→ Exercise objective:
Restate all entries word for word, minus pictures.

→ Data under study:
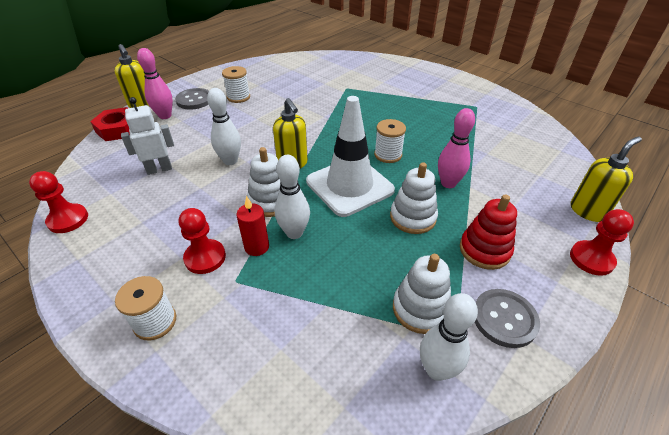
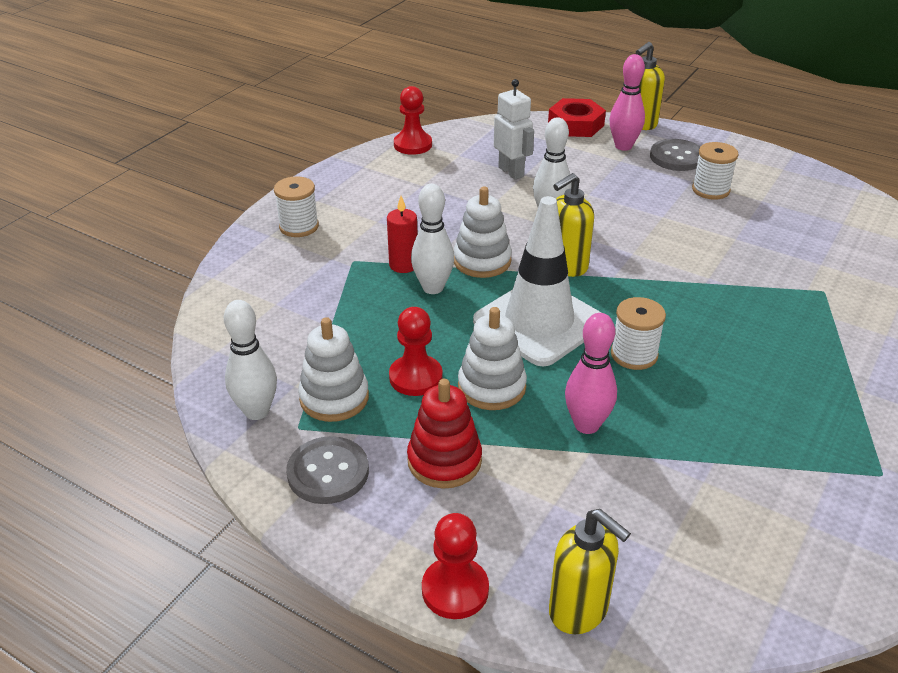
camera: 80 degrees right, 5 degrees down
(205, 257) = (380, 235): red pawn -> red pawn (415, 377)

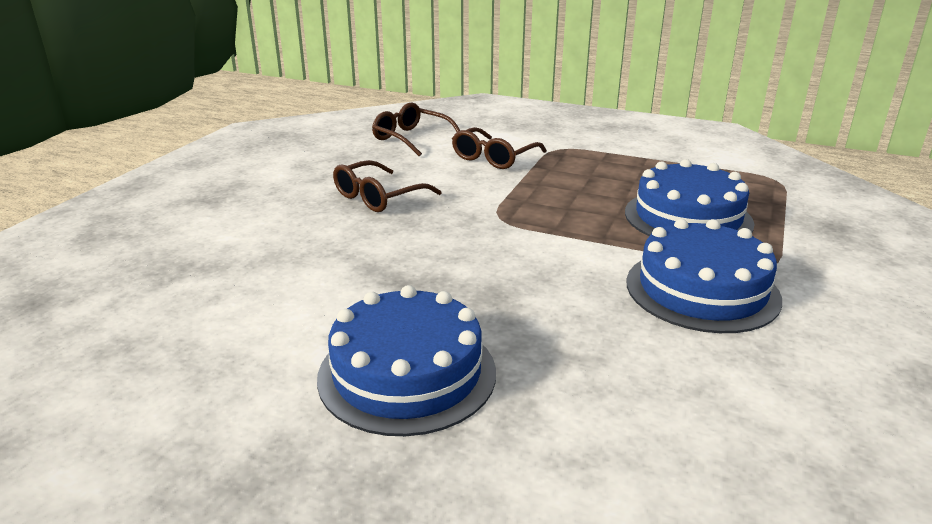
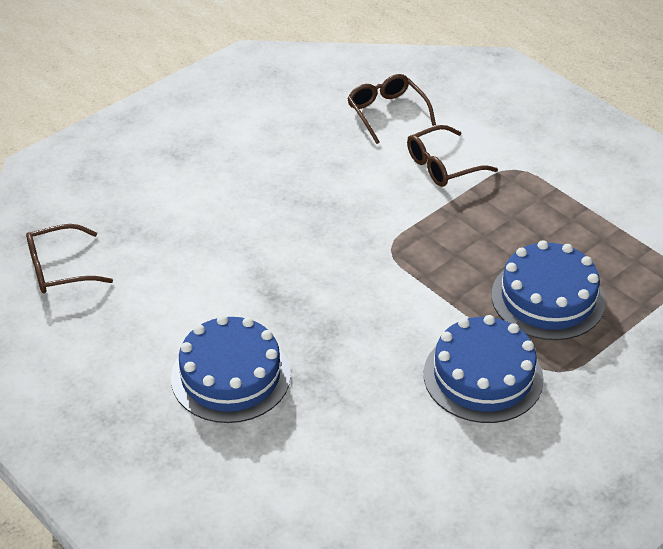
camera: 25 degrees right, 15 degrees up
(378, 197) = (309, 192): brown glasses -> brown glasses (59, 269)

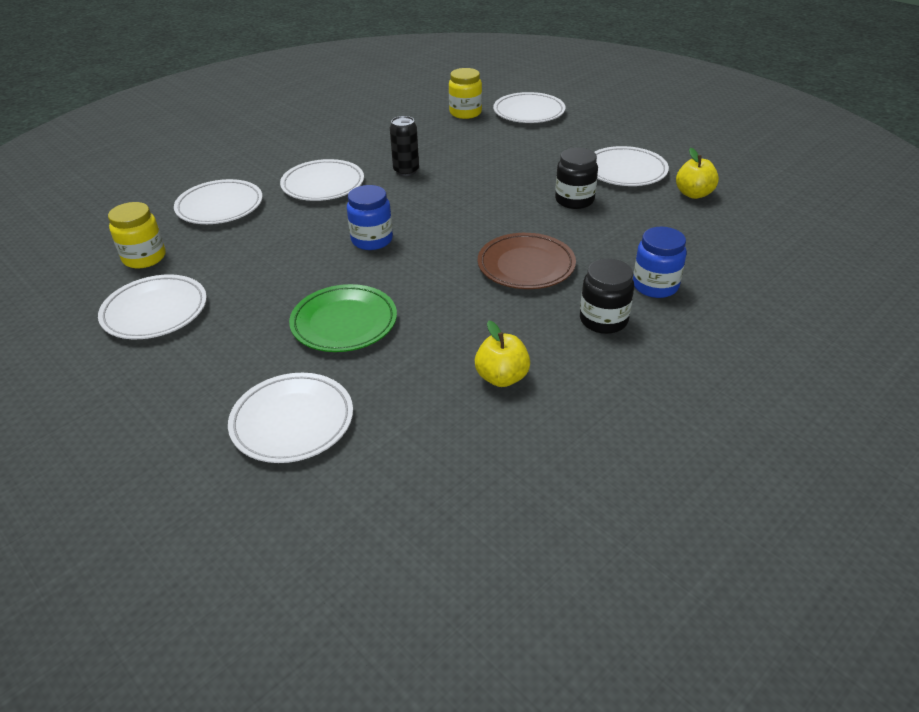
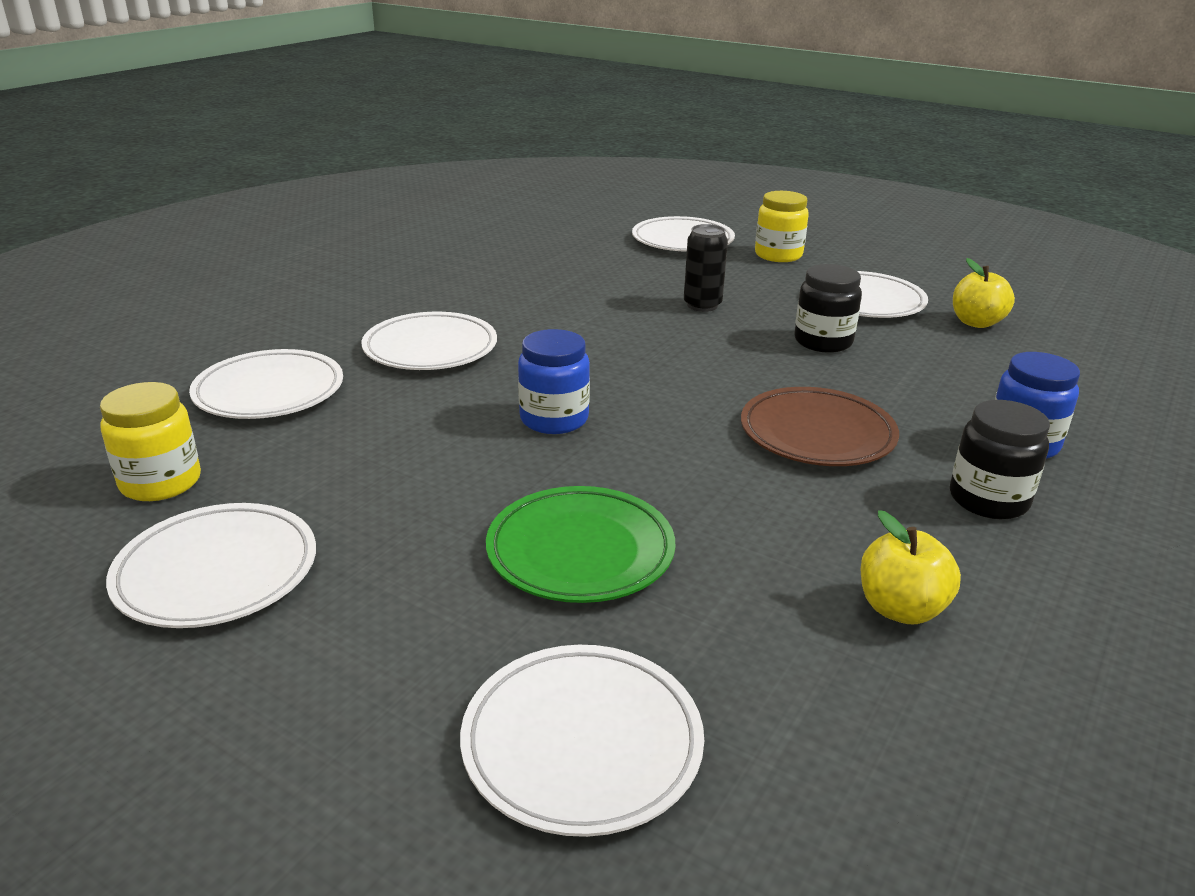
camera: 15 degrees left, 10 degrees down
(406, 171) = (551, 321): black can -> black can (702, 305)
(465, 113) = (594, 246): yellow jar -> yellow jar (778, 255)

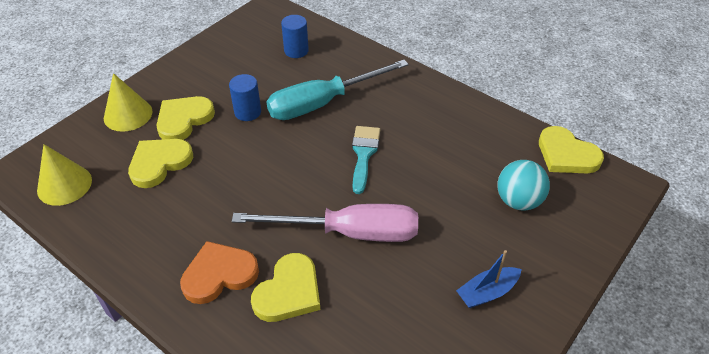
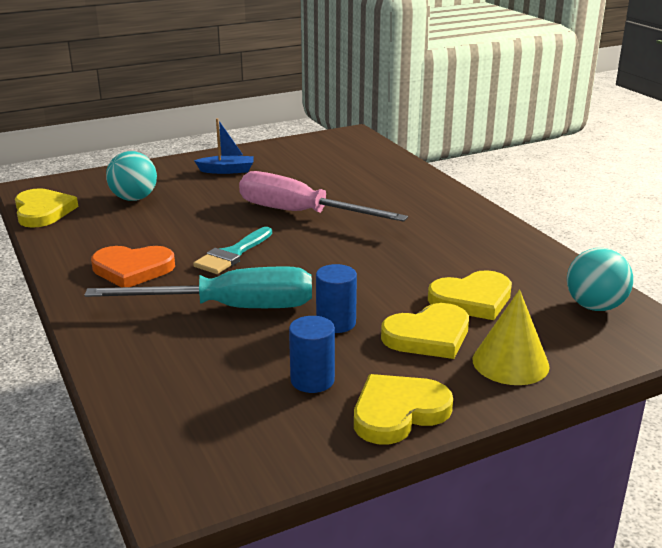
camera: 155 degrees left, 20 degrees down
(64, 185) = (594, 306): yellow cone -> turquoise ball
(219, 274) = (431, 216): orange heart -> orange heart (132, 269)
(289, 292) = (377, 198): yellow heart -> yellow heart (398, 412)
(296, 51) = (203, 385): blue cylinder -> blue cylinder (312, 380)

→ Answer area:
camera: 80 degrees right, 5 degrees down
(205, 257) = (380, 235): red pawn -> red pawn (415, 377)

camera: 25 degrees right, 15 degrees up
(378, 197) = (309, 192): brown glasses -> brown glasses (59, 269)

camera: 15 degrees left, 10 degrees down
(406, 171) = (551, 321): black can -> black can (702, 305)
(465, 113) = (594, 246): yellow jar -> yellow jar (778, 255)

camera: 155 degrees left, 20 degrees down
(64, 185) = (594, 306): yellow cone -> turquoise ball
(219, 274) = (431, 216): orange heart -> orange heart (132, 269)
(289, 292) = (377, 198): yellow heart -> yellow heart (398, 412)
(296, 51) = (203, 385): blue cylinder -> blue cylinder (312, 380)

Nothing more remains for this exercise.